Data extracted from a collection
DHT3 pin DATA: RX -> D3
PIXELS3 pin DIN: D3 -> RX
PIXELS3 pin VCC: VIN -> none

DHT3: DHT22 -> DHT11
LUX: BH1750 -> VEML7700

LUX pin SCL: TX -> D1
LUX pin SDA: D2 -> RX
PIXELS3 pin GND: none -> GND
* * *
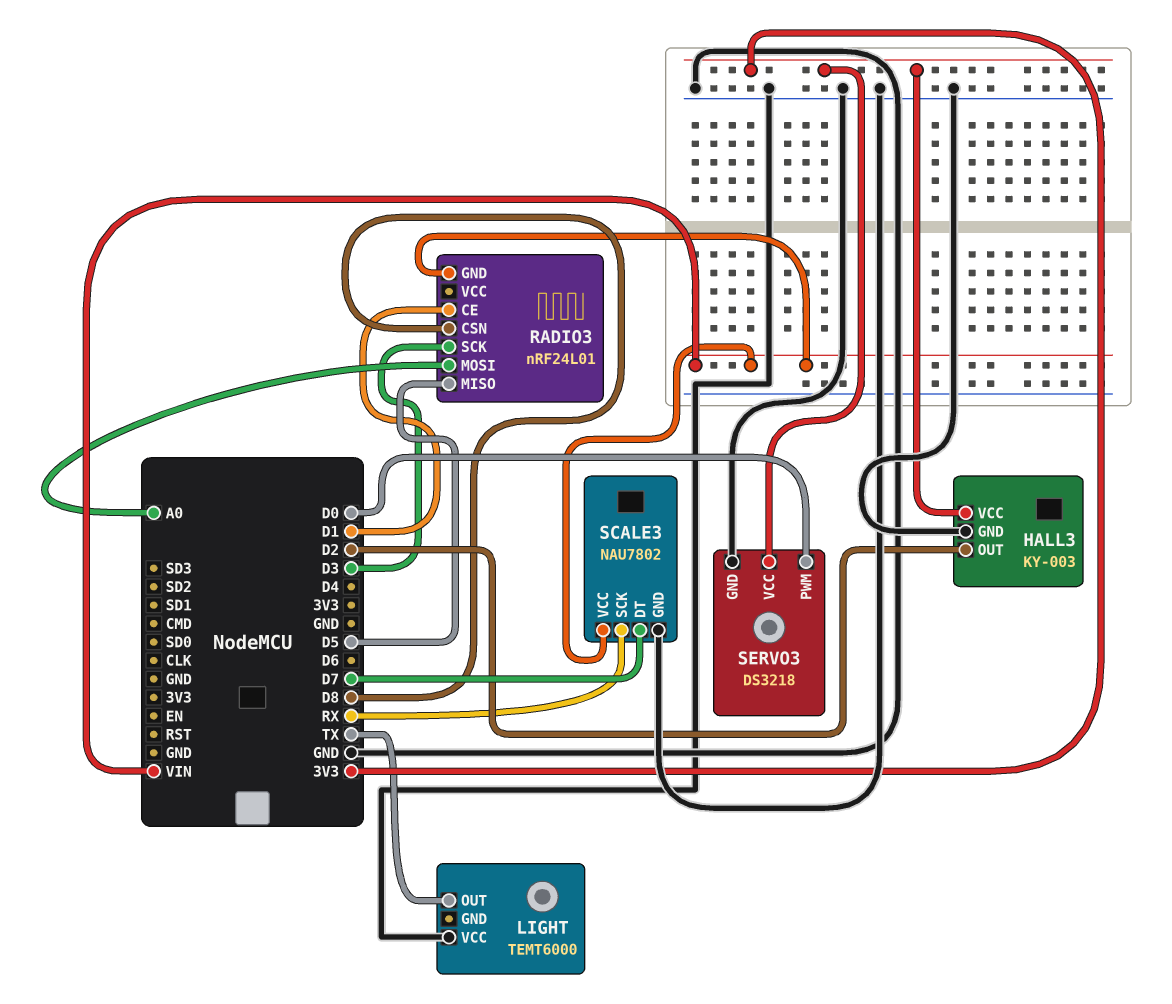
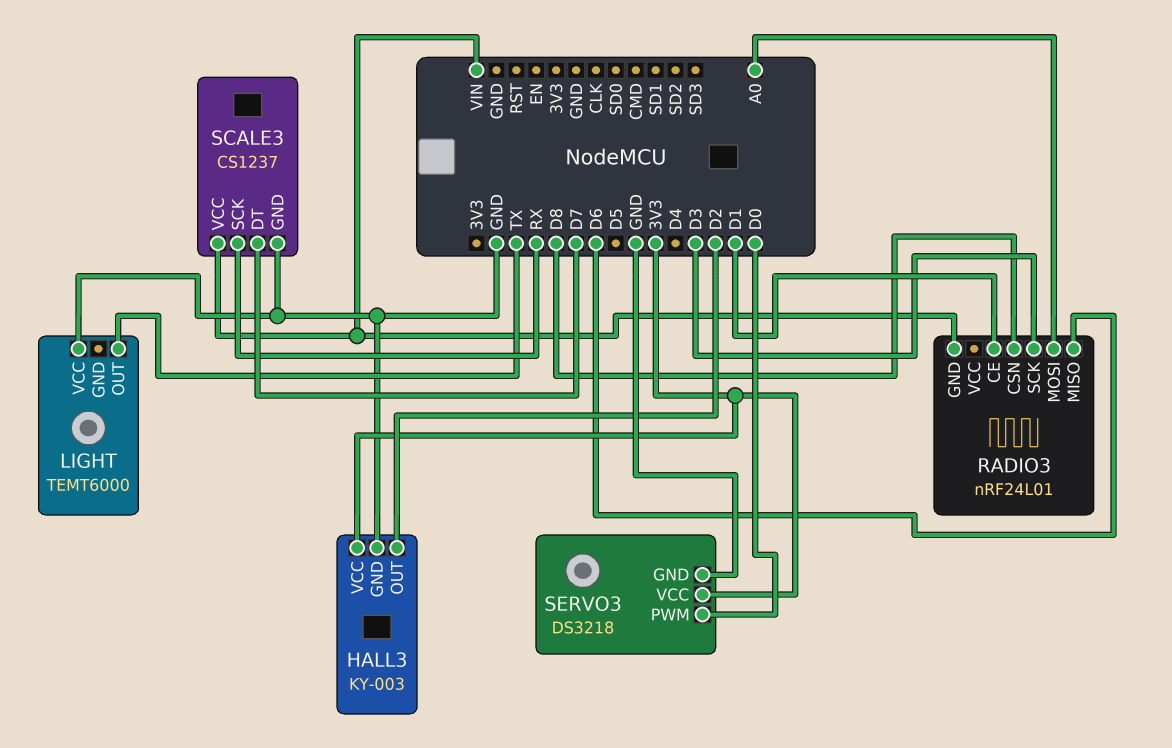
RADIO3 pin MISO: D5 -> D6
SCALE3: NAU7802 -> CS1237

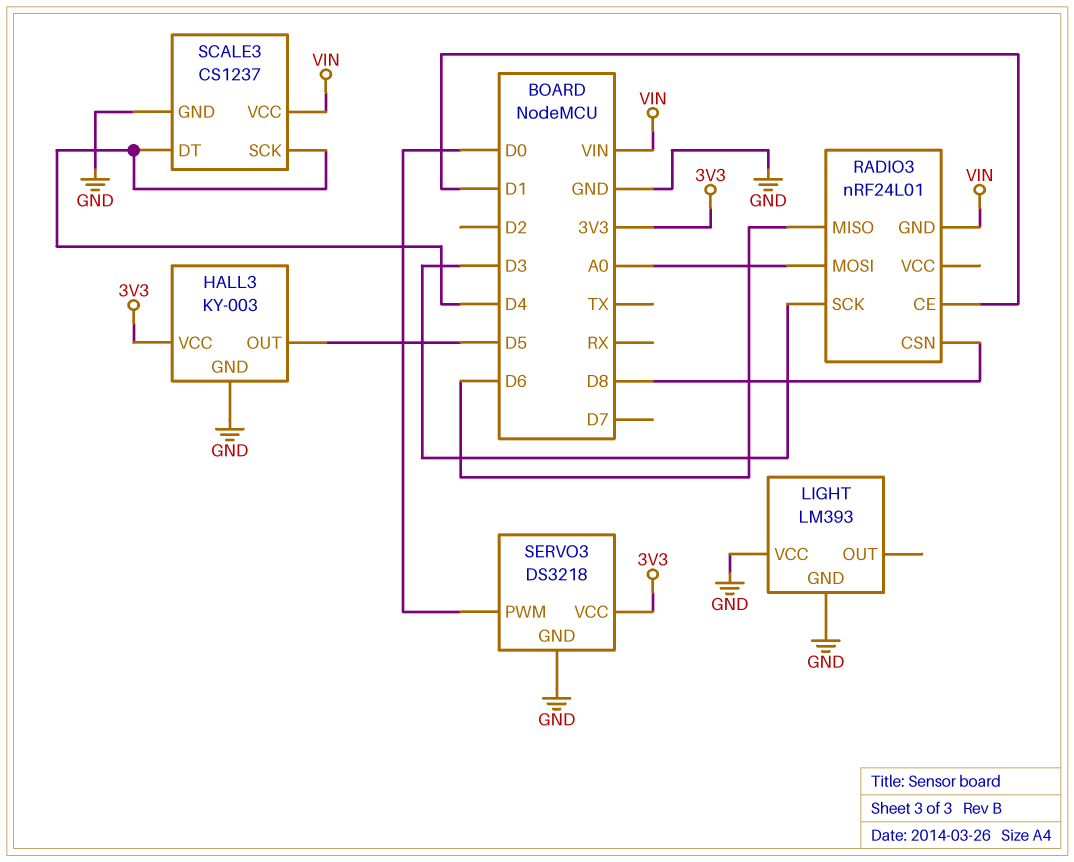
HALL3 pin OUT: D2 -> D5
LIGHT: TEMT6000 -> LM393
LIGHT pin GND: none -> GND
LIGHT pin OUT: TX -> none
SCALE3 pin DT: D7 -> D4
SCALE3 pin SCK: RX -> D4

(Task directions): Write out exactly the lines above between the line with "DHT3: DHT22 -> DHT11" and the line with "PIXELS3 pin GND: none -> GND", inclusive, and nothing beyond them.

(Solved problem):
DHT3: DHT22 -> DHT11
LUX: BH1750 -> VEML7700

LUX pin SCL: TX -> D1
LUX pin SDA: D2 -> RX
PIXELS3 pin GND: none -> GND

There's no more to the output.